[Supplied information]

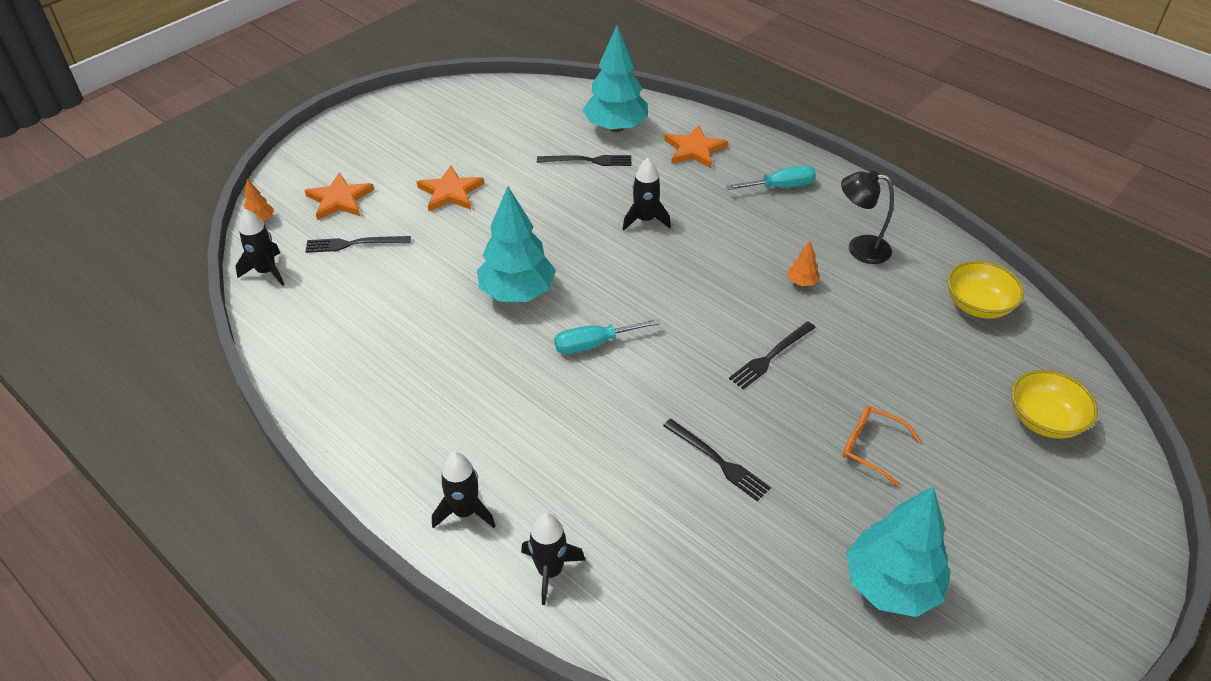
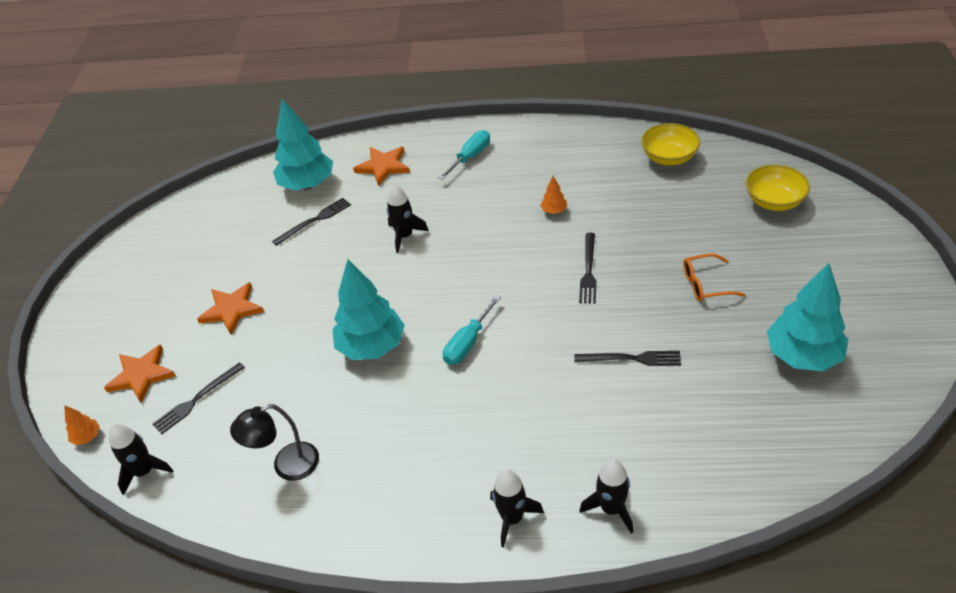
camera: 35 degrees left, 0 degrees up
(859, 248) = (564, 166): black lamp -> black lamp (287, 466)

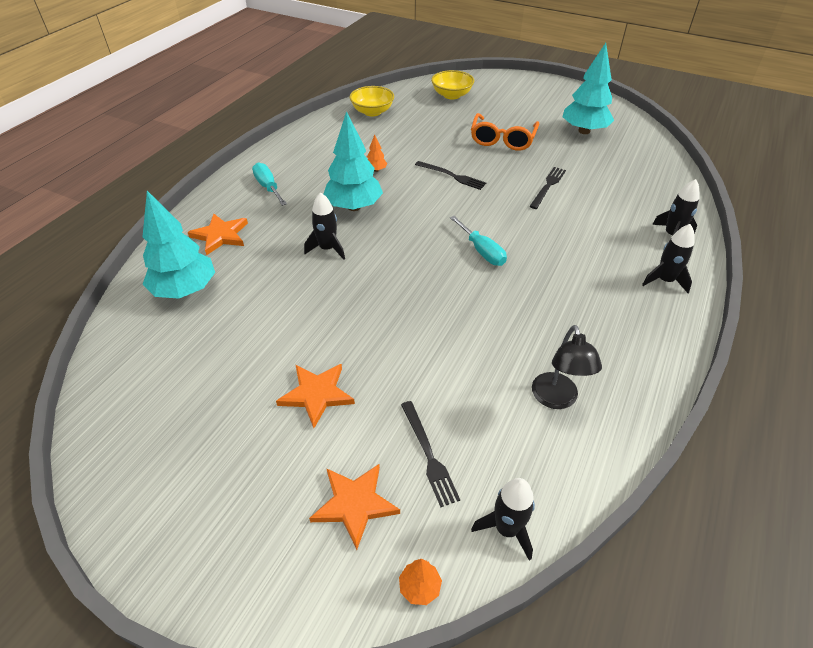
camera: 70 degrees left, 0 degrees up
(314, 220) = (245, 299): black fork -> none
(372, 346) = (446, 305): turquoise tree -> turquoise tree (354, 207)
(705, 284) = (502, 139): orange glasses -> orange glasses, size x1.57

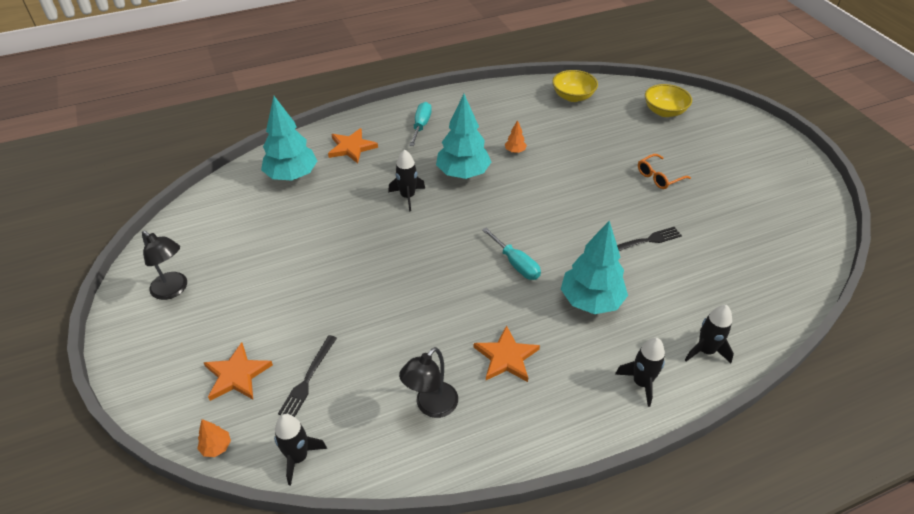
camera: 40 degrees right, 0 degrees up
(177, 475) = (174, 290): none -> black lamp
(316, 394) = (290, 294): orange star -> orange star (506, 357)
(452, 176) = (571, 187): black fork -> none
(482, 251) = (516, 264): turquoise screwdriver -> turquoise screwdriver turned 45 degrees counterclockwise
(502, 139) = (659, 177): orange glasses -> orange glasses, size x0.64
(584, 131) = (754, 208): turquoise tree -> turquoise tree (591, 301)

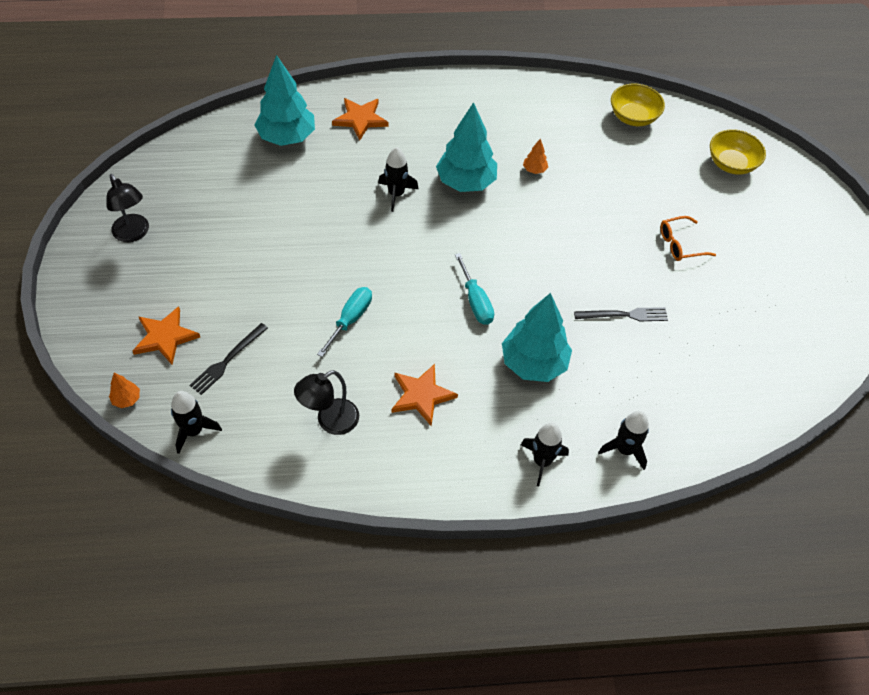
camera: 15 degrees right, 10 degrees up
(421, 125) = (445, 111): turquoise screwdriver -> turquoise screwdriver (350, 319)

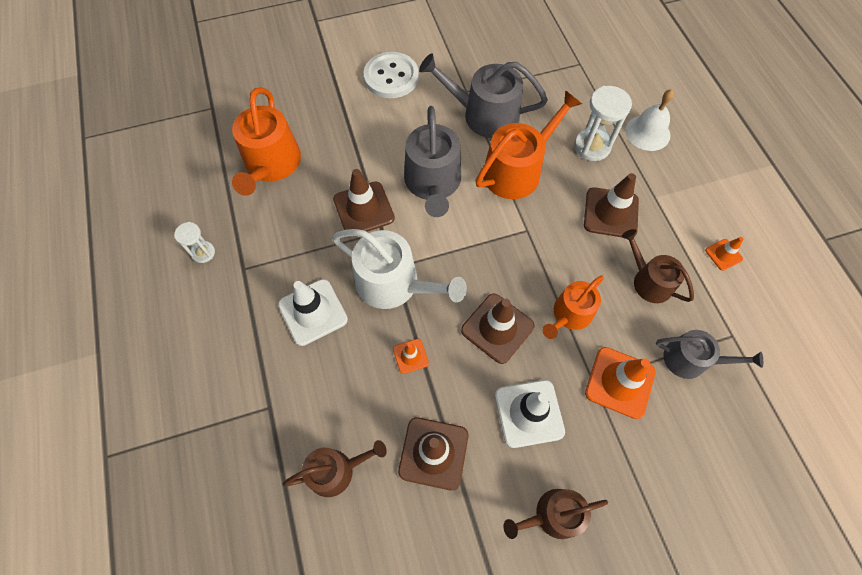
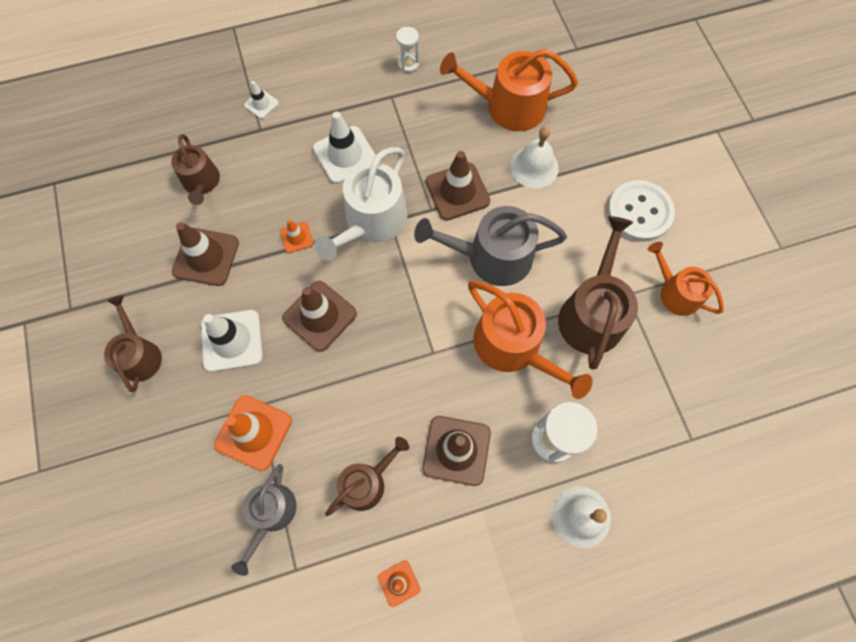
camera: 90 degrees right, 5 degrees up
(233, 408) = (261, 104): none -> white traffic cone
(341, 147) = (534, 167): none -> white bell
(483, 115) = (592, 313): grey watering can -> brown watering can
(569, 315) = (330, 389): orange watering can -> orange watering can (675, 292)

[/Supplied information]

- _About this task_
Every line from the one with "(502, 139) = (659, 177): orange" through the end of the records above belongs in the answer, copied exactly; no picture does.

- _Written solution_
(502, 139) = (659, 177): orange glasses -> orange glasses, size x0.64
(584, 131) = (754, 208): turquoise tree -> turquoise tree (591, 301)

camera: 15 degrees right, 10 degrees up
(421, 125) = (445, 111): turquoise screwdriver -> turquoise screwdriver (350, 319)

camera: 90 degrees right, 5 degrees up
(233, 408) = (261, 104): none -> white traffic cone
(341, 147) = (534, 167): none -> white bell
(483, 115) = (592, 313): grey watering can -> brown watering can
(569, 315) = (330, 389): orange watering can -> orange watering can (675, 292)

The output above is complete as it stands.